Records provided Start Marker

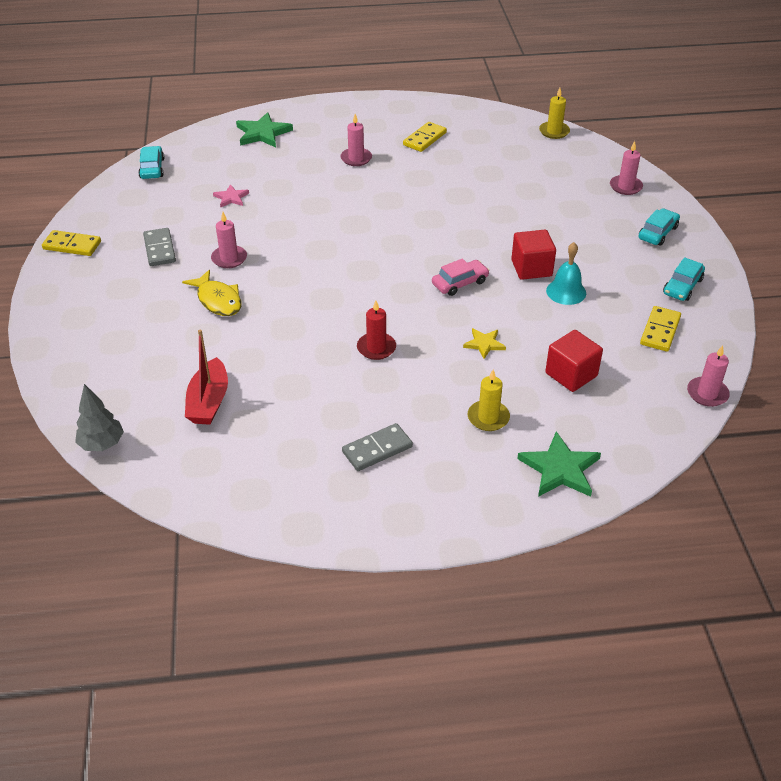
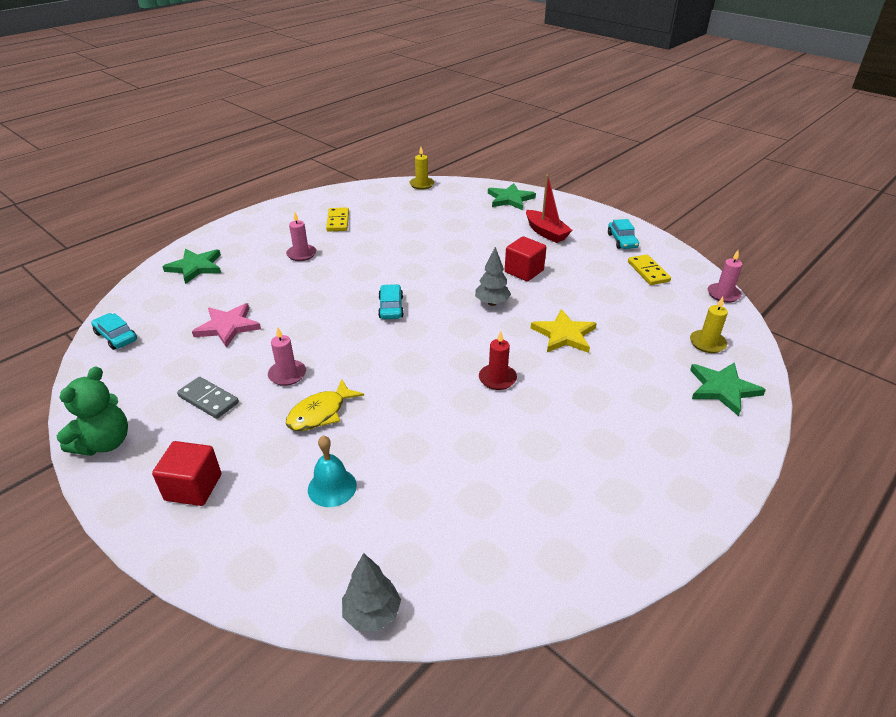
camera: 40 degrees left, 5 degrees down
(72, 245) = (105, 443): yellow domino -> green teddy bear
(209, 402) = (423, 503): red boat -> red boat (546, 232)
(218, 300) = (320, 413): yellow fish -> yellow fish turned 120 degrees clockwise
(231, 198) = (228, 326): pink star -> pink star, size x1.74
(377, 449) = (601, 453): grey domino -> none
(460, 283) = (492, 303): pink car -> grey tree
(484, 344) = (564, 335): yellow star -> yellow star, size x1.74
(488, 417) = (636, 382): yellow candle -> yellow candle (707, 343)
(566, 291) = (564, 275): turquoise bell -> turquoise bell (332, 487)
(571, 374) = (641, 325): red cube -> red cube (193, 487)
(625, 187) = (510, 199): pink candle -> green star
(657, 233) = (565, 217): turquoise car -> turquoise car (391, 307)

Records provided End Marker

The entries above need to be output again in full, exactly, and without pictures.

### Result below
camera: 40 degrees left, 5 degrees down
(72, 245) = (105, 443): yellow domino -> green teddy bear
(209, 402) = (423, 503): red boat -> red boat (546, 232)
(218, 300) = (320, 413): yellow fish -> yellow fish turned 120 degrees clockwise
(231, 198) = (228, 326): pink star -> pink star, size x1.74
(377, 449) = (601, 453): grey domino -> none
(460, 283) = (492, 303): pink car -> grey tree
(484, 344) = (564, 335): yellow star -> yellow star, size x1.74
(488, 417) = (636, 382): yellow candle -> yellow candle (707, 343)
(566, 291) = (564, 275): turquoise bell -> turquoise bell (332, 487)
(571, 374) = (641, 325): red cube -> red cube (193, 487)
(625, 187) = (510, 199): pink candle -> green star
(657, 233) = (565, 217): turquoise car -> turquoise car (391, 307)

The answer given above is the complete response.